Task details :: Show all lines containing "wiper" from the data below.

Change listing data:
= = = =

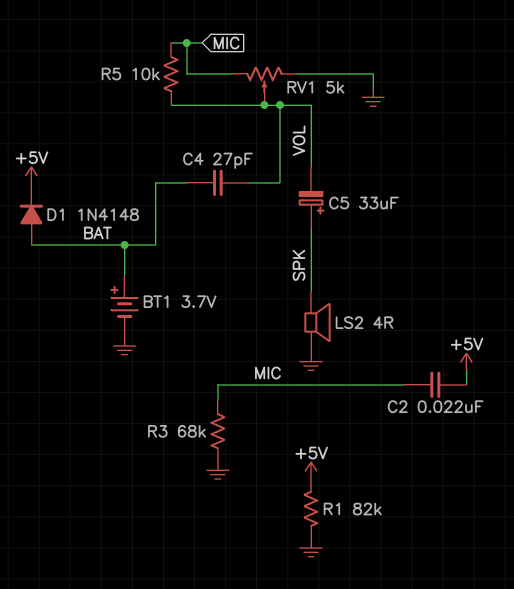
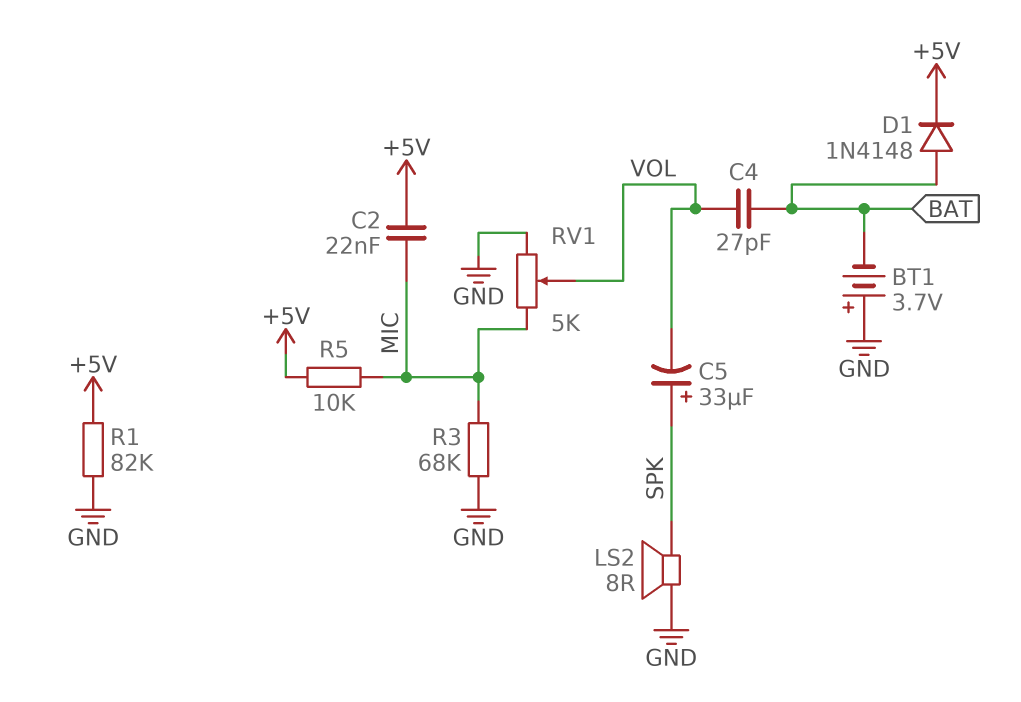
BT1: 3.7V (plus BAT, minus GND) -> 3.7V (plus GND, minus BAT)
LS2: speaker 4R (GND, SPK) -> speaker 8R (GND, SPK)
R5: 10k (MIC, VOL) -> 10k (+5V, MIC)

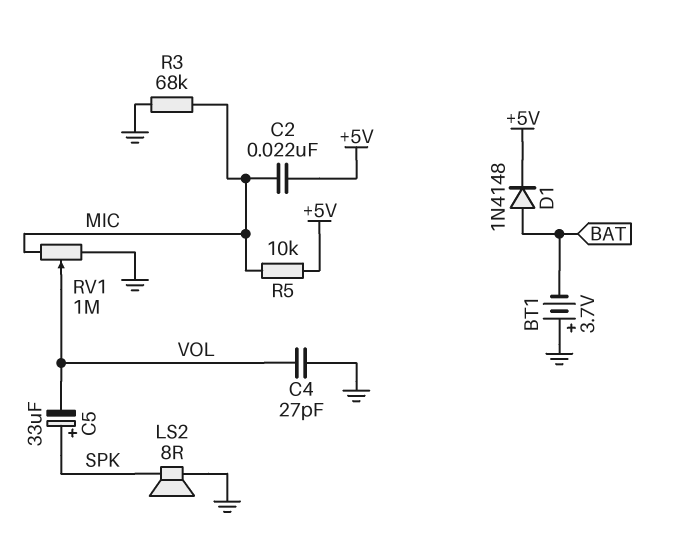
C4: 27pF (BAT, VOL) -> 27pF (GND, VOL)
R1: 82k (+5V, GND) -> none
RV1: 5k (GND, MIC, wiper VOL) -> 1M (GND, MIC, wiper VOL)

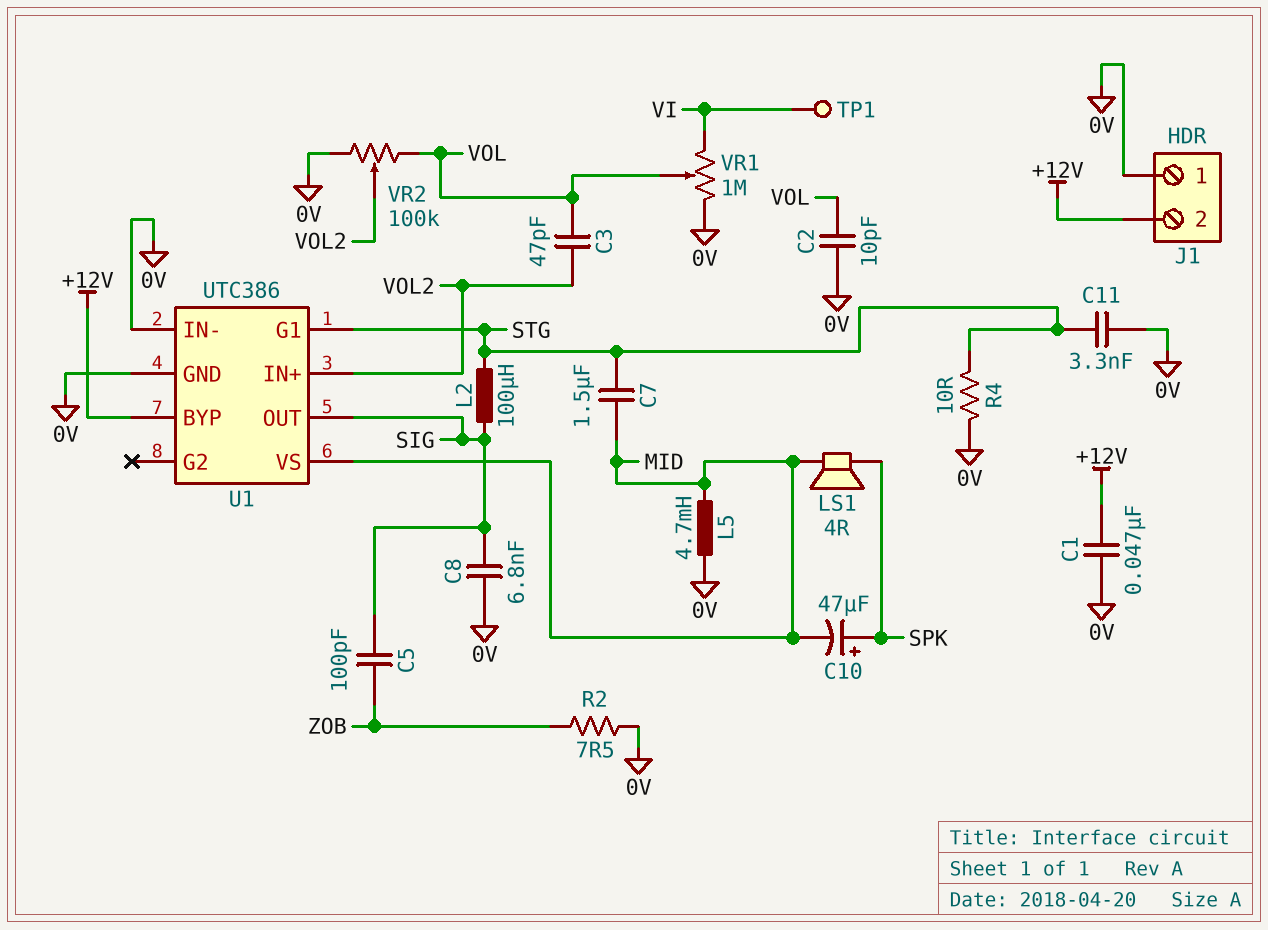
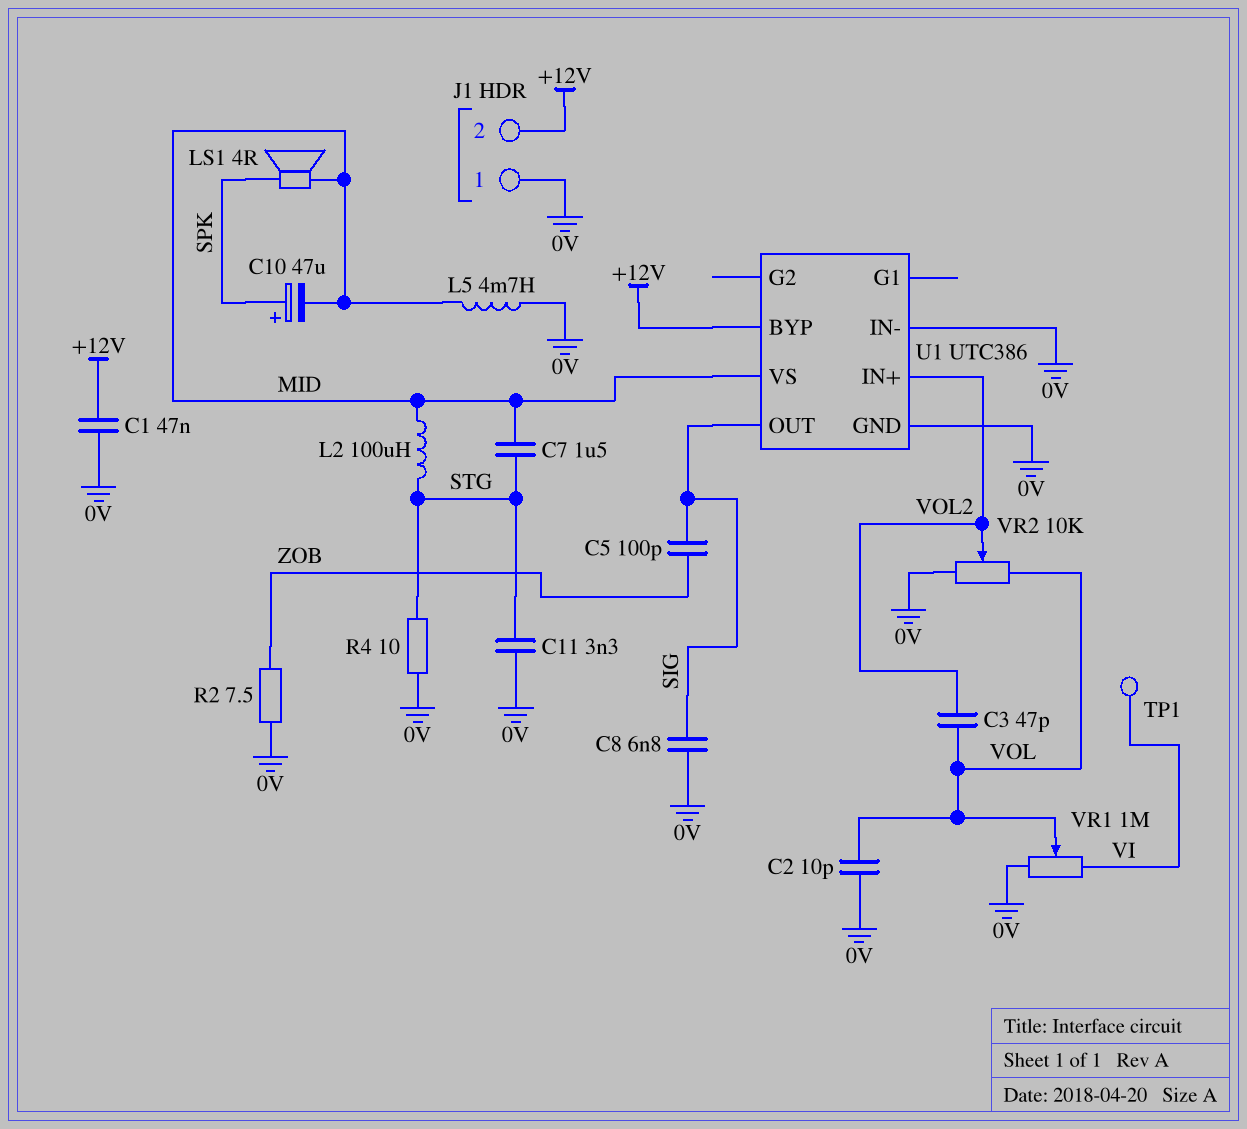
L2: 100uH (SIG, STG) -> 100uH (MID, STG)
U1 pin G1: STG -> none
VR2: 100k (0V, VOL, wiper VOL2) -> 10k (0V, VOL, wiper VOL2)

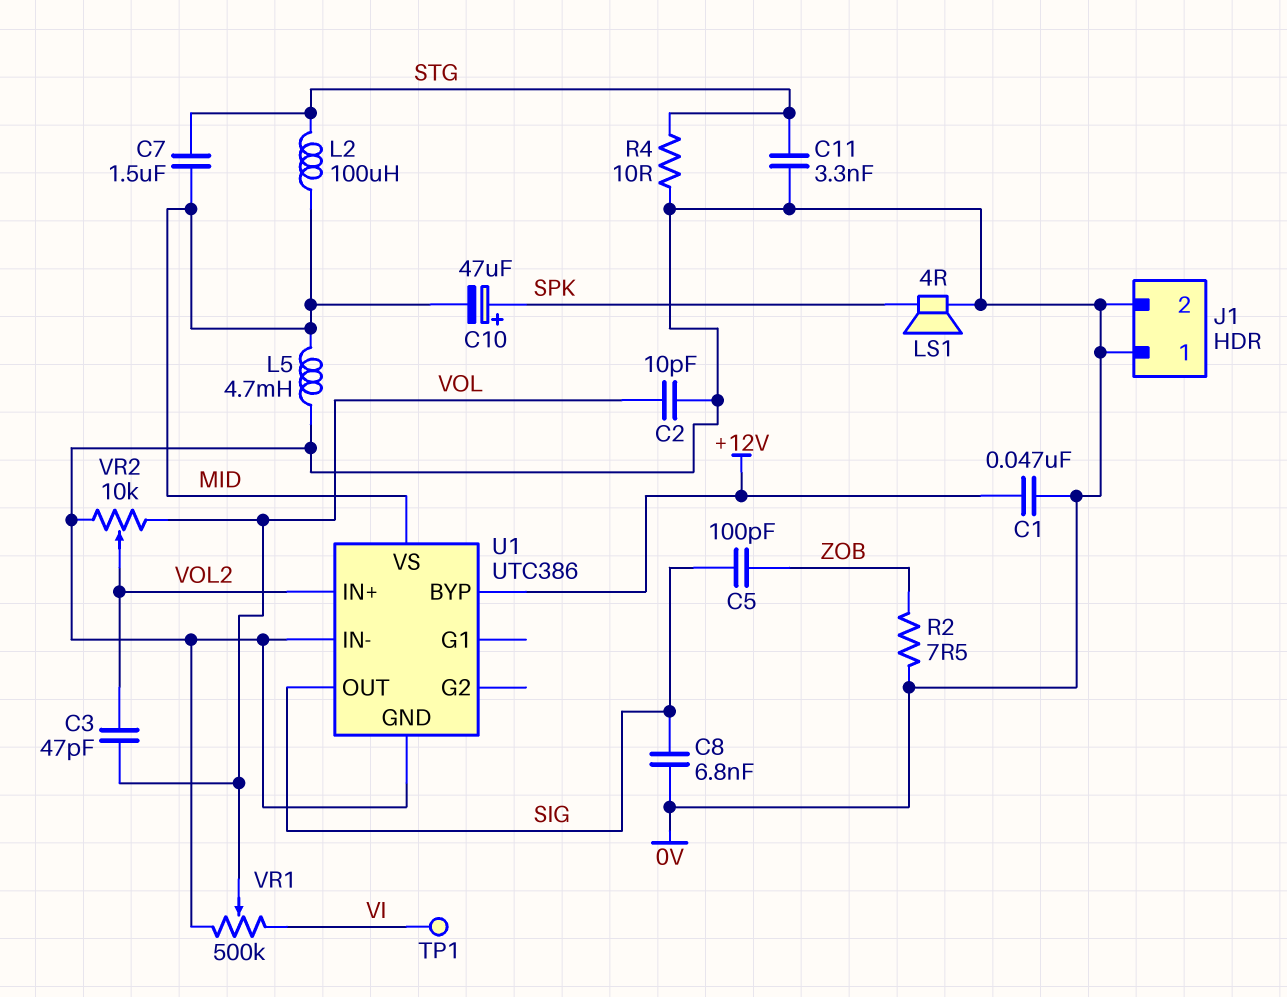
J1 pin 2: +12V -> 0V
LS1: speaker 4R (MID, SPK) -> speaker 4R (0V, SPK)
VR1: 1M (0V, VI, wiper VOL) -> 500k (0V, VI, wiper VOL)

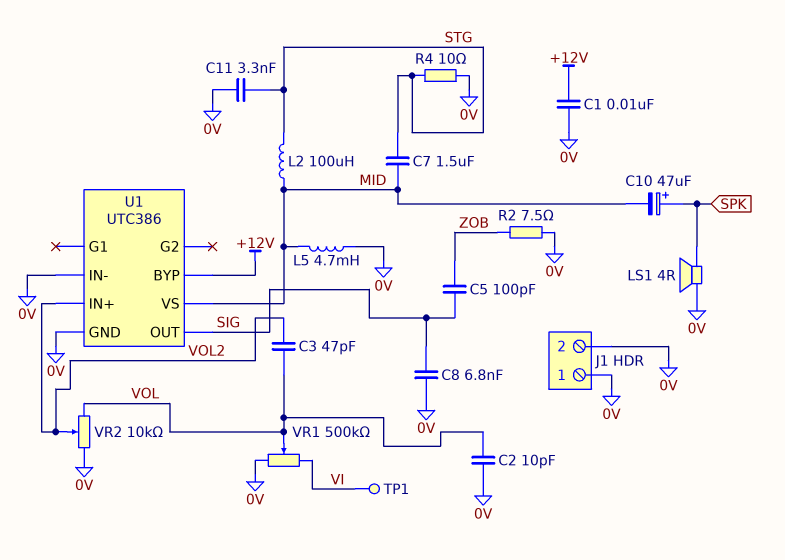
C1: 47nF (+12V, 0V) -> 10nF (+12V, 0V)

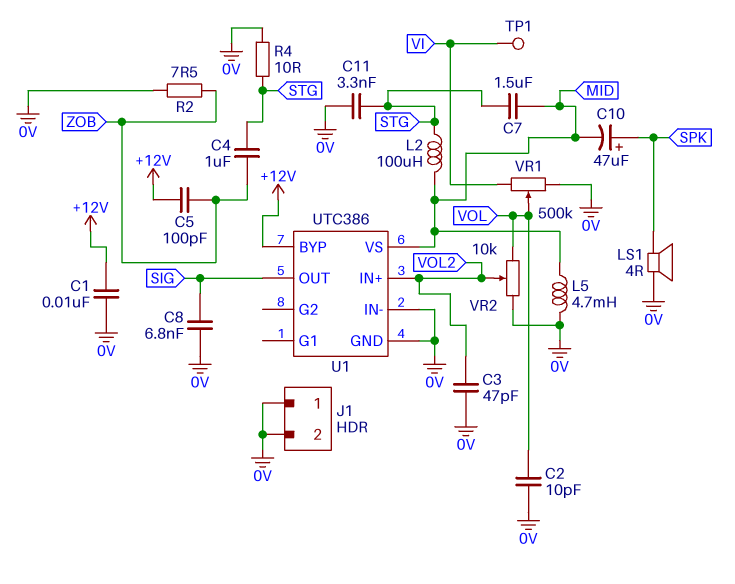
C3: 47pF (VOL, VOL2) -> 47pF (0V, VOL2)
C4: none -> 1uF (STG, ZOB)
C5: 100pF (SIG, ZOB) -> 100pF (+12V, ZOB)

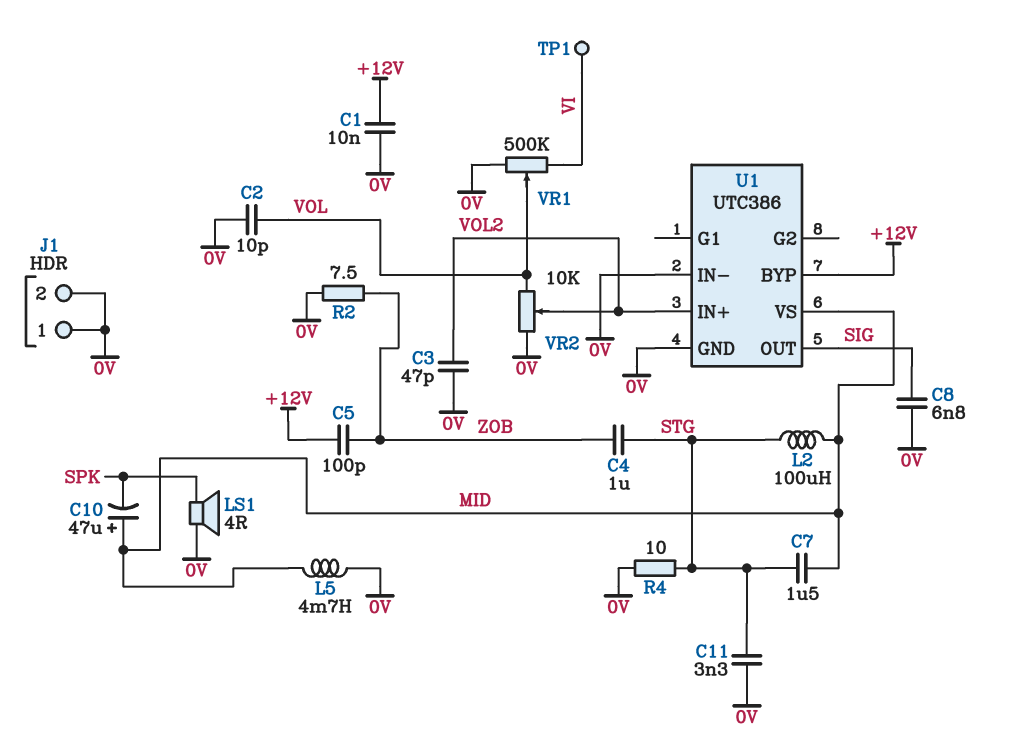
C10: 47uF (plus SPK, minus MID) -> 47uF (plus MID, minus SPK)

= = = =

Exercise result ::
RV1: 5k (GND, MIC, wiper VOL) -> 1M (GND, MIC, wiper VOL)
VR2: 100k (0V, VOL, wiper VOL2) -> 10k (0V, VOL, wiper VOL2)
VR1: 1M (0V, VI, wiper VOL) -> 500k (0V, VI, wiper VOL)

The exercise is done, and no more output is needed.